REQUIRED WORK ->
Please print the entries below exactly, from the line with "camera: 125 degrees left, 10 degrees down" through the line with "(188, 230) = (309, 301): pink", including both of those lines and leaving out all others.
== Segment start ==
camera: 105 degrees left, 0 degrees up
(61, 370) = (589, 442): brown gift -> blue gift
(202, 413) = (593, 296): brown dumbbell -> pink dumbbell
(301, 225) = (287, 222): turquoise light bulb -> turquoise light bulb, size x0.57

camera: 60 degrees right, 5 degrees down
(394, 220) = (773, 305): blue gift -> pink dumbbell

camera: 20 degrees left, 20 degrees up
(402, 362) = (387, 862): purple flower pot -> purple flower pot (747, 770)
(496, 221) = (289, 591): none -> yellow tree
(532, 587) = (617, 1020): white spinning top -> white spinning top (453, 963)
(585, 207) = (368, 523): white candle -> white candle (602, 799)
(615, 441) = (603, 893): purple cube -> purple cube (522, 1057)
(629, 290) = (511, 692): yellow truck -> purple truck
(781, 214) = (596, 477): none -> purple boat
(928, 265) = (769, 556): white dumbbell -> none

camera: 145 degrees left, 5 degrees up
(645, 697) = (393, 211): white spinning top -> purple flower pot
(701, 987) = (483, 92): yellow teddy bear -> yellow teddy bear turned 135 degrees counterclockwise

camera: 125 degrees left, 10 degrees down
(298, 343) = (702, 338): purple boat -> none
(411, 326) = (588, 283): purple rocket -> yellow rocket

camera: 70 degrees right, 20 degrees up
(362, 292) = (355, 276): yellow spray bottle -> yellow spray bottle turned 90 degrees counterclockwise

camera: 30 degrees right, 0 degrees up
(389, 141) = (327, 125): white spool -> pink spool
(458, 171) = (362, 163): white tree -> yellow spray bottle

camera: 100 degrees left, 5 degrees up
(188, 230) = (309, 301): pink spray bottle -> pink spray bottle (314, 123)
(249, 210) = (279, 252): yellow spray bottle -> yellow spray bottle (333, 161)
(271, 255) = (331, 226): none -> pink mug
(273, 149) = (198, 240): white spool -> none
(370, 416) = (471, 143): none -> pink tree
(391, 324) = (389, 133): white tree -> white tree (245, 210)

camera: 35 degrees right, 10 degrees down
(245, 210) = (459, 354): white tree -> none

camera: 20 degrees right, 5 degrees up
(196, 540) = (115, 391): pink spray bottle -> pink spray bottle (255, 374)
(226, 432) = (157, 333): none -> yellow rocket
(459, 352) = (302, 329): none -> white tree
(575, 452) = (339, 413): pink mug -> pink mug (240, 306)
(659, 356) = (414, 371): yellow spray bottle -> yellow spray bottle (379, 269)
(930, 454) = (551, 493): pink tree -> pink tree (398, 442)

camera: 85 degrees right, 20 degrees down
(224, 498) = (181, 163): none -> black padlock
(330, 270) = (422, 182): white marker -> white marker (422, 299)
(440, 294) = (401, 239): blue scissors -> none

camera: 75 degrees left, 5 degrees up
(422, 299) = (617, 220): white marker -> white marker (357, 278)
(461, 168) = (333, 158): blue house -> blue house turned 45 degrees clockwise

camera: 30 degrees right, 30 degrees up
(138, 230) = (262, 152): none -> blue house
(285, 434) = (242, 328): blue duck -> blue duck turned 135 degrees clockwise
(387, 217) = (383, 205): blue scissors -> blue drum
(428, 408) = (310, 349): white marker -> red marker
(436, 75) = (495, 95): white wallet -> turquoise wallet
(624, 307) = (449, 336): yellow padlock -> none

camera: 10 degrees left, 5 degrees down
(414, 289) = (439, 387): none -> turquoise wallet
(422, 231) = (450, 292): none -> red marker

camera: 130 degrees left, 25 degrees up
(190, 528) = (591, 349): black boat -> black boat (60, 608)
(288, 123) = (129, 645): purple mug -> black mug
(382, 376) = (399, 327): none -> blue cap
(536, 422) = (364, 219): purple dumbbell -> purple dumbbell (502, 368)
== Segment end ==
EXERCISE OUTPUT ->
camera: 125 degrees left, 10 degrees down
(298, 343) = (702, 338): purple boat -> none
(411, 326) = (588, 283): purple rocket -> yellow rocket

camera: 70 degrees right, 20 degrees up
(362, 292) = (355, 276): yellow spray bottle -> yellow spray bottle turned 90 degrees counterclockwise

camera: 30 degrees right, 0 degrees up
(389, 141) = (327, 125): white spool -> pink spool
(458, 171) = (362, 163): white tree -> yellow spray bottle

camera: 100 degrees left, 5 degrees up
(188, 230) = (309, 301): pink spray bottle -> pink spray bottle (314, 123)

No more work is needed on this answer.